(Items listed in a dataset)
========

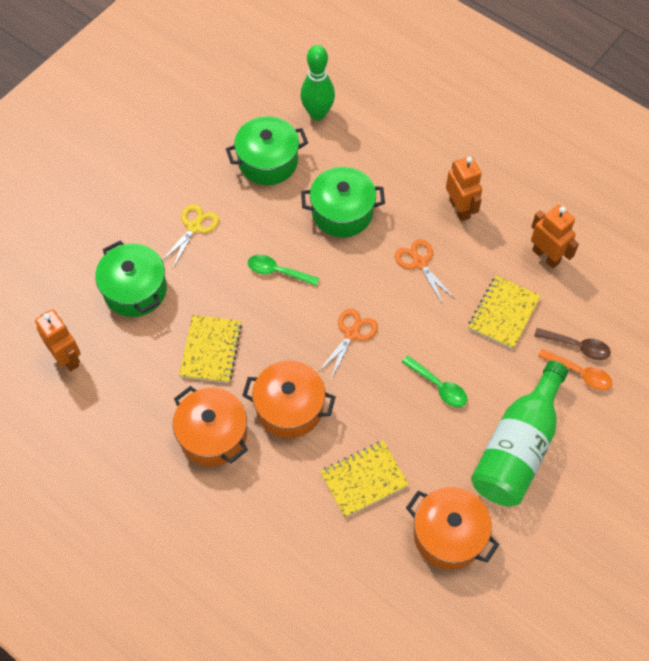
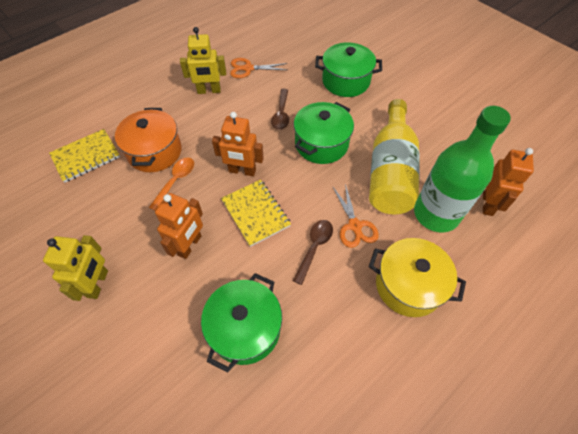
brown spoon: 1 -> 2
green bowling pin: 1 -> 0
green spoon: 2 -> 0
orange pot: 3 -> 1
yellow bottle: 0 -> 1
yellow notebook: 3 -> 2
yellow pot: 0 -> 1
yellow robot: 0 -> 2
yellow scissors: 1 -> 0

========

**WORK ORDER:** Report how many lines of the data contain the word "yellow", using the number alone.

**ANSWER SPACE:** 5